(Beginning of Data for analysis)
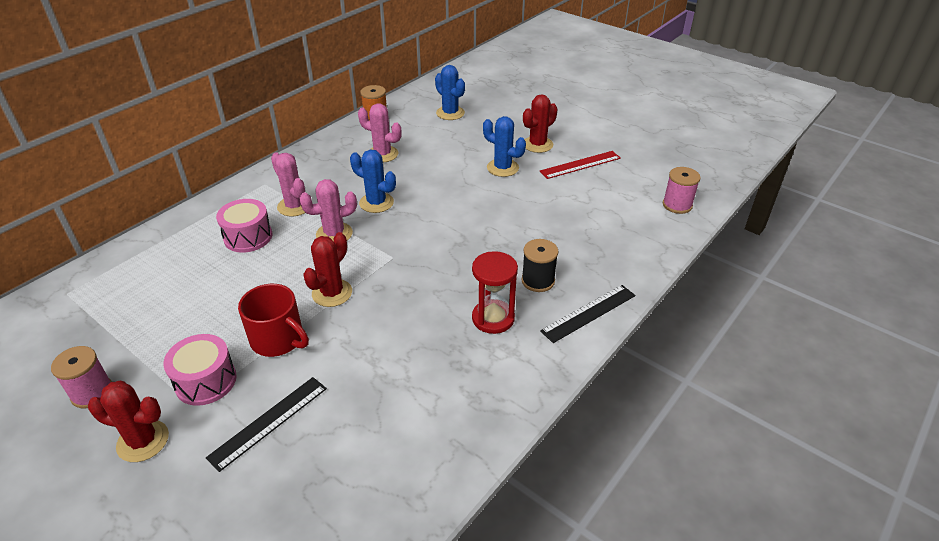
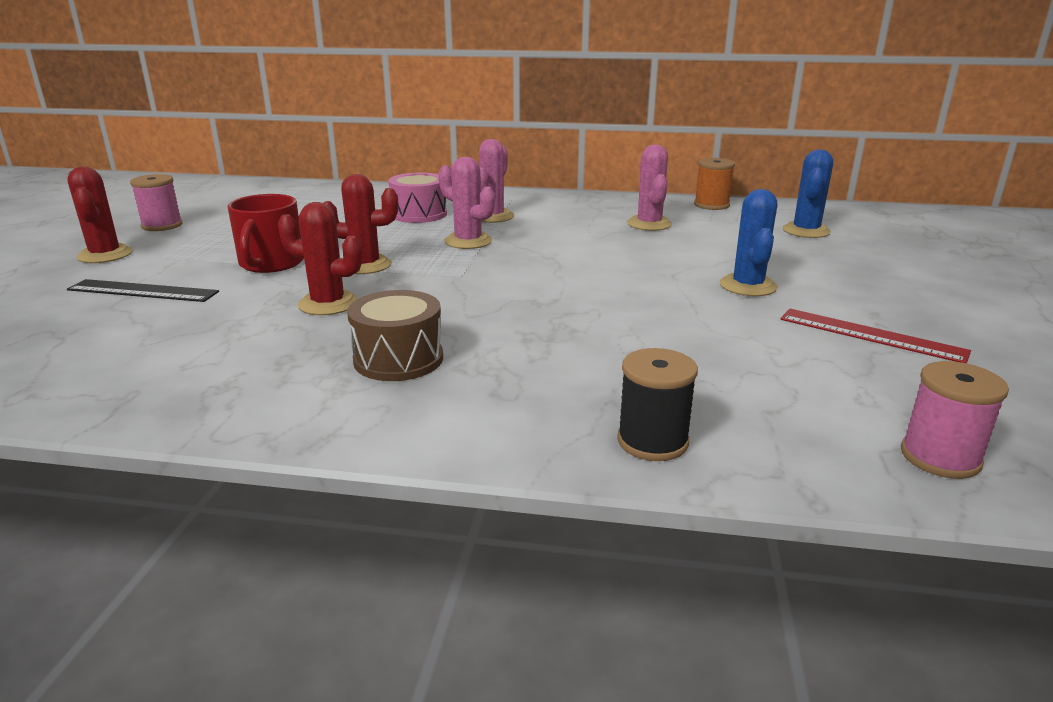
camera: 60 degrees right, 15 degrees down
pink drum [163,334,237,406] -> none
blue cactus [350,150,396,213] -> none
red hourglass [472,251,518,334] -> brown drum [347,290,443,381]
black spool [521,239,558,292] -> black spool moved to [617,348,698,461]
red cactus [523,94,557,153] -> red cactus moved to [278,202,362,315]
black ruler [540,285,636,343] -> none

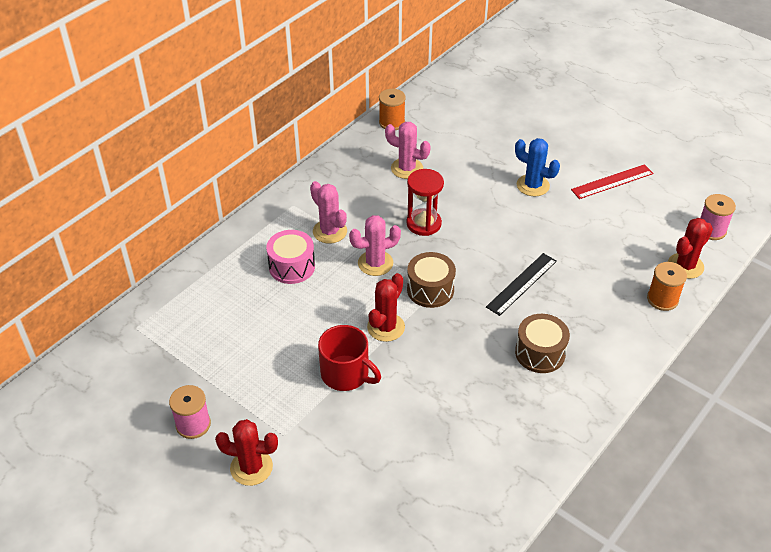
camera: 60 degrees left, 20 degrees up
black ruler [67,279,219,302] -> black ruler moved to [486,253,557,316]
red cactus [278,202,362,315] -> red cactus moved to [668,218,713,279]
black spool [617,348,698,461] -> orange spool [647,262,687,311]
blue cactus [782,149,833,238] -> none
none -> red hourglass [406,169,444,236]
none -> brown drum [407,252,456,308]

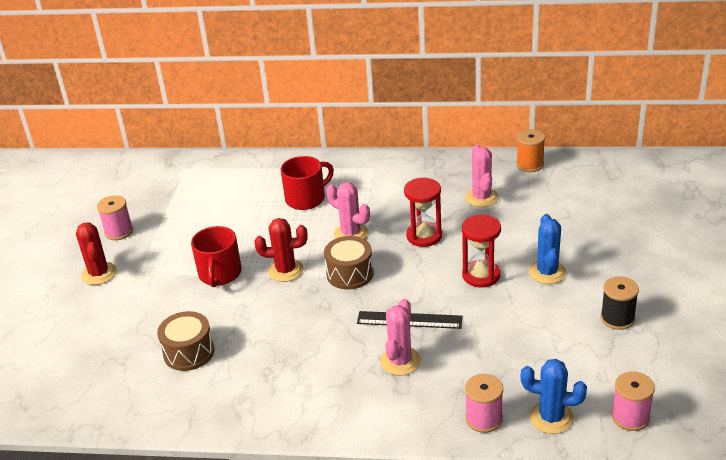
camera: 60 degrees right, 10 degrees down
pink drum [266,230,315,284] -> red mug [281,156,334,210]
pink cactus [310,181,347,244] -> pink cactus moved to [380,299,421,376]
brown drum [515,314,570,373] -> brown drum moved to [157,311,214,371]
red ruler [571,164,654,199] -> black spool [601,276,639,330]
orange spool [647,262,687,311] -> pink spool [465,374,503,433]
red cactus [668,218,713,279] -> blue cactus [521,359,587,434]
none -> red hourglass [462,215,501,287]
(End of Data for analysis)
**Directions**
None of the pictures should be copied, but every record above must be restated in full.

**Task response**
camera: 60 degrees right, 15 degrees down
pink drum [163,334,237,406] -> none
blue cactus [350,150,396,213] -> none
red hourglass [472,251,518,334] -> brown drum [347,290,443,381]
black spool [521,239,558,292] -> black spool moved to [617,348,698,461]
red cactus [523,94,557,153] -> red cactus moved to [278,202,362,315]
black ruler [540,285,636,343] -> none

camera: 60 degrees left, 20 degrees up
black ruler [67,279,219,302] -> black ruler moved to [486,253,557,316]
red cactus [278,202,362,315] -> red cactus moved to [668,218,713,279]
black spool [617,348,698,461] -> orange spool [647,262,687,311]
blue cactus [782,149,833,238] -> none
none -> red hourglass [406,169,444,236]
none -> brown drum [407,252,456,308]

camera: 60 degrees right, 10 degrees down
pink drum [266,230,315,284] -> red mug [281,156,334,210]
pink cactus [310,181,347,244] -> pink cactus moved to [380,299,421,376]
brown drum [515,314,570,373] -> brown drum moved to [157,311,214,371]
red ruler [571,164,654,199] -> black spool [601,276,639,330]
orange spool [647,262,687,311] -> pink spool [465,374,503,433]
red cactus [668,218,713,279] -> blue cactus [521,359,587,434]
none -> red hourglass [462,215,501,287]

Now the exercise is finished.